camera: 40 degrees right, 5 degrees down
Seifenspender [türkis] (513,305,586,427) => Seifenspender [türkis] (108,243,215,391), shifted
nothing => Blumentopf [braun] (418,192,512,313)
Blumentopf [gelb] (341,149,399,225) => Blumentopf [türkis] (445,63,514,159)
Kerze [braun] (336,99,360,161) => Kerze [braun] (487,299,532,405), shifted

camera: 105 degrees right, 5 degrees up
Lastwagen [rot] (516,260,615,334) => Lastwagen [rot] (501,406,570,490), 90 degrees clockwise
---*---
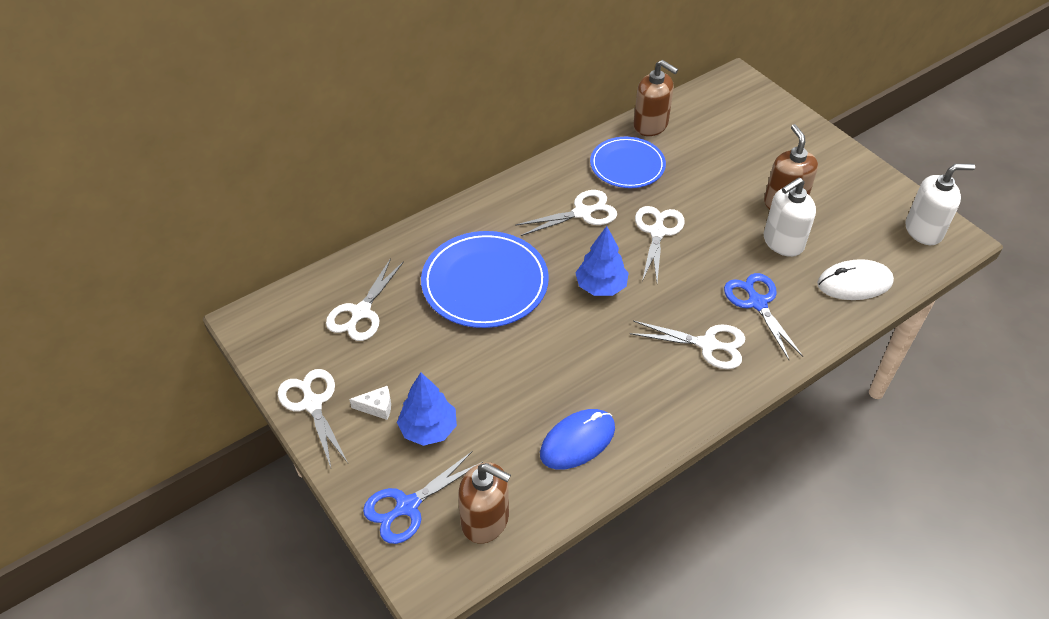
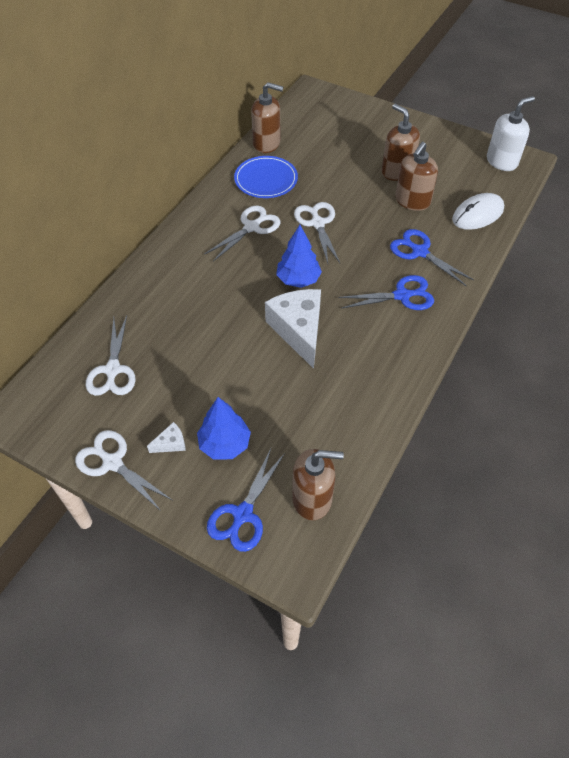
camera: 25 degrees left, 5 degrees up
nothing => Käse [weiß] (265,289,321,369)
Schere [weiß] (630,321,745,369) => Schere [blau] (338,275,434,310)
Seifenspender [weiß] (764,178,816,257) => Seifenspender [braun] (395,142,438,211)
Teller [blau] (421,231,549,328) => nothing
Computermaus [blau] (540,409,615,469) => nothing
---*---
## Exercise description
Find and copy each line of the material that holds the word "türkis".

## Exercise response
Seifenspender [türkis] (513,305,586,427) => Seifenspender [türkis] (108,243,215,391), shifted
Blumentopf [gelb] (341,149,399,225) => Blumentopf [türkis] (445,63,514,159)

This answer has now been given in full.